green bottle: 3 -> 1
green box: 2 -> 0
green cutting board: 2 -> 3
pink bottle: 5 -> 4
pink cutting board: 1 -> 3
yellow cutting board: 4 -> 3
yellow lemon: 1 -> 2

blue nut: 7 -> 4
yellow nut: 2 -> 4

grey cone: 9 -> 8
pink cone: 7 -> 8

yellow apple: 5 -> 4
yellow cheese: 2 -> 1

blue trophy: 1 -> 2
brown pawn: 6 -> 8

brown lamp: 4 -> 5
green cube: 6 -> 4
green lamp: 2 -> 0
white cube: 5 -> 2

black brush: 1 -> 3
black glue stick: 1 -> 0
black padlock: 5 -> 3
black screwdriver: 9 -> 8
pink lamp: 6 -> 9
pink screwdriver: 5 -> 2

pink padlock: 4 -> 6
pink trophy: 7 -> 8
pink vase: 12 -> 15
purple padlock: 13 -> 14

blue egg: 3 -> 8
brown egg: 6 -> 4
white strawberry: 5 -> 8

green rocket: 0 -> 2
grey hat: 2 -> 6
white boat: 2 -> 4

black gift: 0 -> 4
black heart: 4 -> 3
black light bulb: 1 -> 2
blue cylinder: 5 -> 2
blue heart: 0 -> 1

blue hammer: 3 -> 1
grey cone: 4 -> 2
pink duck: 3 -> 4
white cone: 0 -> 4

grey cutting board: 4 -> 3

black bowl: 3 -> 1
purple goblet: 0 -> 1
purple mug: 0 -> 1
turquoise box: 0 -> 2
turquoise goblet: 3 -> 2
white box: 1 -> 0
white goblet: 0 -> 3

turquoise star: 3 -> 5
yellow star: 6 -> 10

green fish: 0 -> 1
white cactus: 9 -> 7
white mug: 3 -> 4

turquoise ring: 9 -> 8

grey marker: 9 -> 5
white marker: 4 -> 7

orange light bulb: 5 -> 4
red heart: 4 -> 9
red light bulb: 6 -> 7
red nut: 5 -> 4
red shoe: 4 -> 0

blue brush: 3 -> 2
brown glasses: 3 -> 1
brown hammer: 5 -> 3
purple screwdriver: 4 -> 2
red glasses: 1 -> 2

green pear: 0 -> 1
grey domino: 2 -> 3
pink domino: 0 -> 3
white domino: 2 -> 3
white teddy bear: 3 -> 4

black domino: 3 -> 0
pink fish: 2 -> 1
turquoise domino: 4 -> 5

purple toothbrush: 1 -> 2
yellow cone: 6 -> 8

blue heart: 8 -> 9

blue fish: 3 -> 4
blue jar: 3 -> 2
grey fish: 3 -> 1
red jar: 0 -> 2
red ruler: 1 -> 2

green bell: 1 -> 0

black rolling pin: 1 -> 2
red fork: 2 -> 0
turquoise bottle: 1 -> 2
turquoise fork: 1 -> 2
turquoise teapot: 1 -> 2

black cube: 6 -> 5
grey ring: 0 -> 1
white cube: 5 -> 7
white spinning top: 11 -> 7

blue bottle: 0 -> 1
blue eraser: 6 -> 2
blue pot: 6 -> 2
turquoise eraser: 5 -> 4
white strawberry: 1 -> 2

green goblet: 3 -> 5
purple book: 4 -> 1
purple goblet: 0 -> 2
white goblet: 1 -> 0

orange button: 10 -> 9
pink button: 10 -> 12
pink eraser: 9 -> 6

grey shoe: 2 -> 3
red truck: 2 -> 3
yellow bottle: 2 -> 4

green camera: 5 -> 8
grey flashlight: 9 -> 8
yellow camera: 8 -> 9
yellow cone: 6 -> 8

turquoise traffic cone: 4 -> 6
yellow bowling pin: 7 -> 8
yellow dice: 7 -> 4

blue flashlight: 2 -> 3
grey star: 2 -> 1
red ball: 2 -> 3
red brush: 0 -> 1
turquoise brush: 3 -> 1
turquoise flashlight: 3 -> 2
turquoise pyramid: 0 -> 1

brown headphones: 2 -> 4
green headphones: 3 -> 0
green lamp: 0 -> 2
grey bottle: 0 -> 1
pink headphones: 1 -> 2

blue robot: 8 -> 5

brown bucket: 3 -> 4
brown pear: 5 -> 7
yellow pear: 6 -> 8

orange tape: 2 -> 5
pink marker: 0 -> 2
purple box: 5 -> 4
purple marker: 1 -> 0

━━━━━━━━━━━━━━━━━━━━━━━━━━━━━━

DIRECTIONS: Write each line above out exactly.

ANSWER TO THIS PROBLEM:
green bottle: 3 -> 1
green box: 2 -> 0
green cutting board: 2 -> 3
pink bottle: 5 -> 4
pink cutting board: 1 -> 3
yellow cutting board: 4 -> 3
yellow lemon: 1 -> 2

blue nut: 7 -> 4
yellow nut: 2 -> 4

grey cone: 9 -> 8
pink cone: 7 -> 8

yellow apple: 5 -> 4
yellow cheese: 2 -> 1

blue trophy: 1 -> 2
brown pawn: 6 -> 8

brown lamp: 4 -> 5
green cube: 6 -> 4
green lamp: 2 -> 0
white cube: 5 -> 2

black brush: 1 -> 3
black glue stick: 1 -> 0
black padlock: 5 -> 3
black screwdriver: 9 -> 8
pink lamp: 6 -> 9
pink screwdriver: 5 -> 2

pink padlock: 4 -> 6
pink trophy: 7 -> 8
pink vase: 12 -> 15
purple padlock: 13 -> 14

blue egg: 3 -> 8
brown egg: 6 -> 4
white strawberry: 5 -> 8

green rocket: 0 -> 2
grey hat: 2 -> 6
white boat: 2 -> 4

black gift: 0 -> 4
black heart: 4 -> 3
black light bulb: 1 -> 2
blue cylinder: 5 -> 2
blue heart: 0 -> 1

blue hammer: 3 -> 1
grey cone: 4 -> 2
pink duck: 3 -> 4
white cone: 0 -> 4

grey cutting board: 4 -> 3

black bowl: 3 -> 1
purple goblet: 0 -> 1
purple mug: 0 -> 1
turquoise box: 0 -> 2
turquoise goblet: 3 -> 2
white box: 1 -> 0
white goblet: 0 -> 3

turquoise star: 3 -> 5
yellow star: 6 -> 10

green fish: 0 -> 1
white cactus: 9 -> 7
white mug: 3 -> 4

turquoise ring: 9 -> 8

grey marker: 9 -> 5
white marker: 4 -> 7

orange light bulb: 5 -> 4
red heart: 4 -> 9
red light bulb: 6 -> 7
red nut: 5 -> 4
red shoe: 4 -> 0

blue brush: 3 -> 2
brown glasses: 3 -> 1
brown hammer: 5 -> 3
purple screwdriver: 4 -> 2
red glasses: 1 -> 2

green pear: 0 -> 1
grey domino: 2 -> 3
pink domino: 0 -> 3
white domino: 2 -> 3
white teddy bear: 3 -> 4

black domino: 3 -> 0
pink fish: 2 -> 1
turquoise domino: 4 -> 5

purple toothbrush: 1 -> 2
yellow cone: 6 -> 8

blue heart: 8 -> 9

blue fish: 3 -> 4
blue jar: 3 -> 2
grey fish: 3 -> 1
red jar: 0 -> 2
red ruler: 1 -> 2

green bell: 1 -> 0

black rolling pin: 1 -> 2
red fork: 2 -> 0
turquoise bottle: 1 -> 2
turquoise fork: 1 -> 2
turquoise teapot: 1 -> 2

black cube: 6 -> 5
grey ring: 0 -> 1
white cube: 5 -> 7
white spinning top: 11 -> 7

blue bottle: 0 -> 1
blue eraser: 6 -> 2
blue pot: 6 -> 2
turquoise eraser: 5 -> 4
white strawberry: 1 -> 2

green goblet: 3 -> 5
purple book: 4 -> 1
purple goblet: 0 -> 2
white goblet: 1 -> 0

orange button: 10 -> 9
pink button: 10 -> 12
pink eraser: 9 -> 6

grey shoe: 2 -> 3
red truck: 2 -> 3
yellow bottle: 2 -> 4

green camera: 5 -> 8
grey flashlight: 9 -> 8
yellow camera: 8 -> 9
yellow cone: 6 -> 8

turquoise traffic cone: 4 -> 6
yellow bowling pin: 7 -> 8
yellow dice: 7 -> 4

blue flashlight: 2 -> 3
grey star: 2 -> 1
red ball: 2 -> 3
red brush: 0 -> 1
turquoise brush: 3 -> 1
turquoise flashlight: 3 -> 2
turquoise pyramid: 0 -> 1

brown headphones: 2 -> 4
green headphones: 3 -> 0
green lamp: 0 -> 2
grey bottle: 0 -> 1
pink headphones: 1 -> 2

blue robot: 8 -> 5

brown bucket: 3 -> 4
brown pear: 5 -> 7
yellow pear: 6 -> 8

orange tape: 2 -> 5
pink marker: 0 -> 2
purple box: 5 -> 4
purple marker: 1 -> 0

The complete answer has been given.